*PROBLEM TO WORK ON*
Write out the full listing exactly as given, minus the images.

*SOURCE DATA*
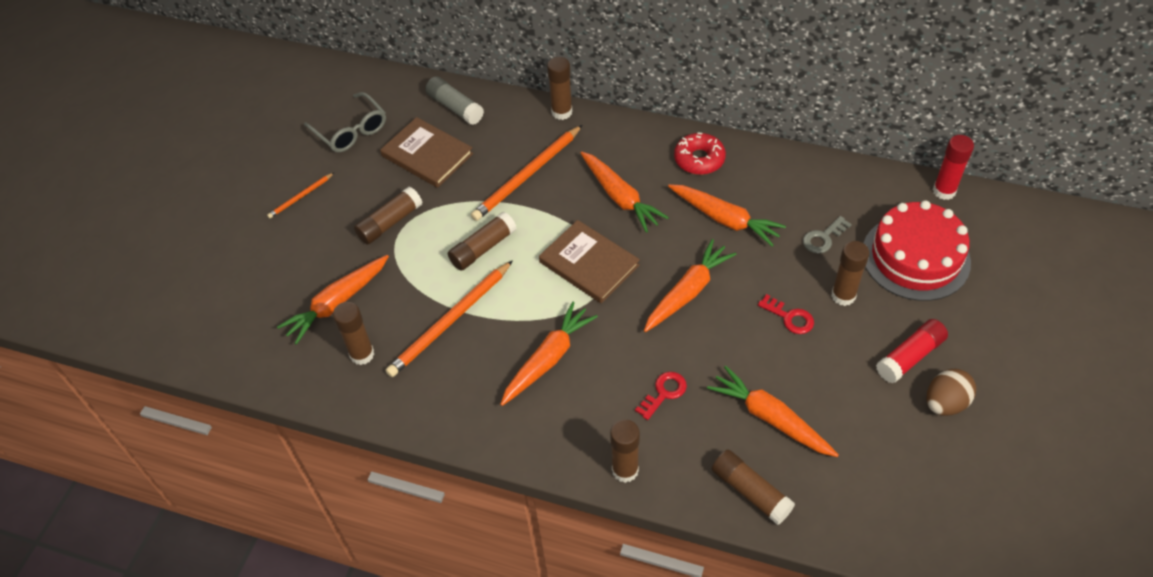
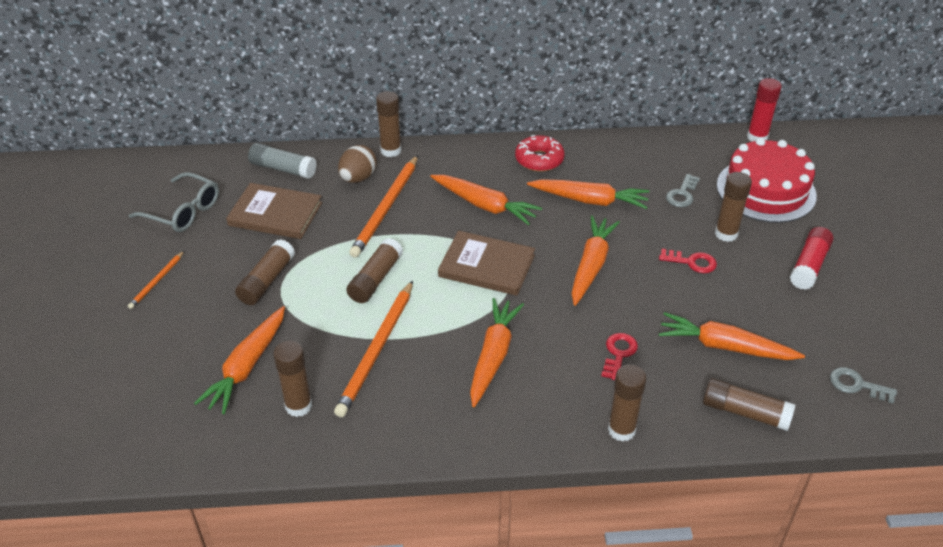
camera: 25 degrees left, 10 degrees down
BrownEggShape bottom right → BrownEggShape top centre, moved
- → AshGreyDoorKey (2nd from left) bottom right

*RESPONSE TO THE EXERCISE*
camera: 25 degrees left, 10 degrees down
BrownEggShape bottom right → BrownEggShape top centre, moved
- → AshGreyDoorKey (2nd from left) bottom right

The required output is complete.